* Exercise brief: Search the listing below for the string "white" and show each line that contains it.
::: Recorded data
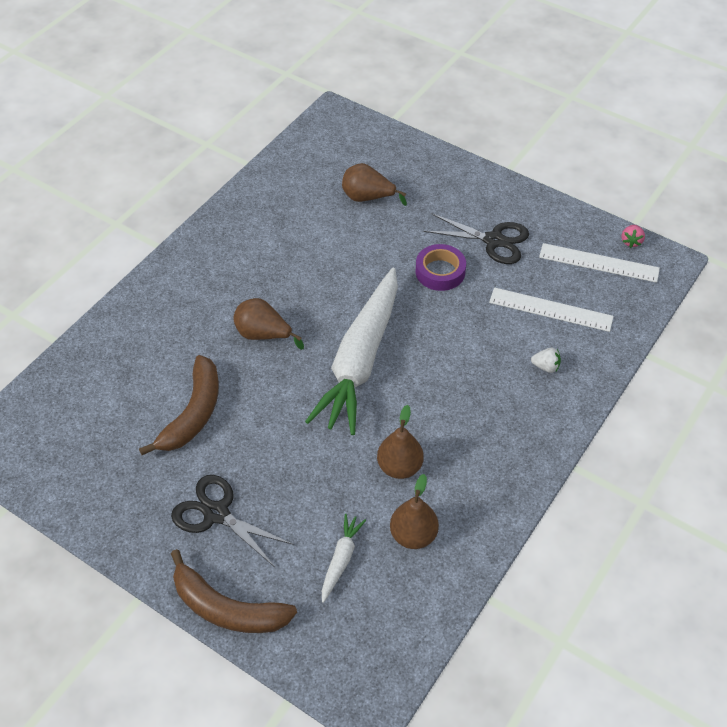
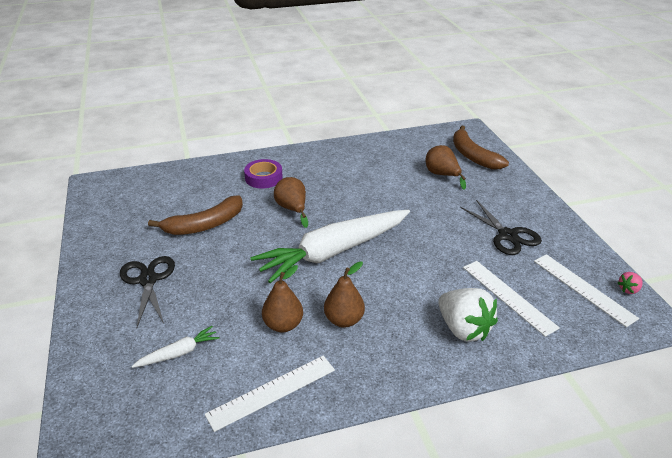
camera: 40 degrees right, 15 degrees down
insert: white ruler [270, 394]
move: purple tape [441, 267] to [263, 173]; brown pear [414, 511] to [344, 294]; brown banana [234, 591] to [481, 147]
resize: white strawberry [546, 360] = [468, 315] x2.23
::::::
* Answer section:
insert: white ruler [270, 394]
resize: white strawberry [546, 360] = [468, 315] x2.23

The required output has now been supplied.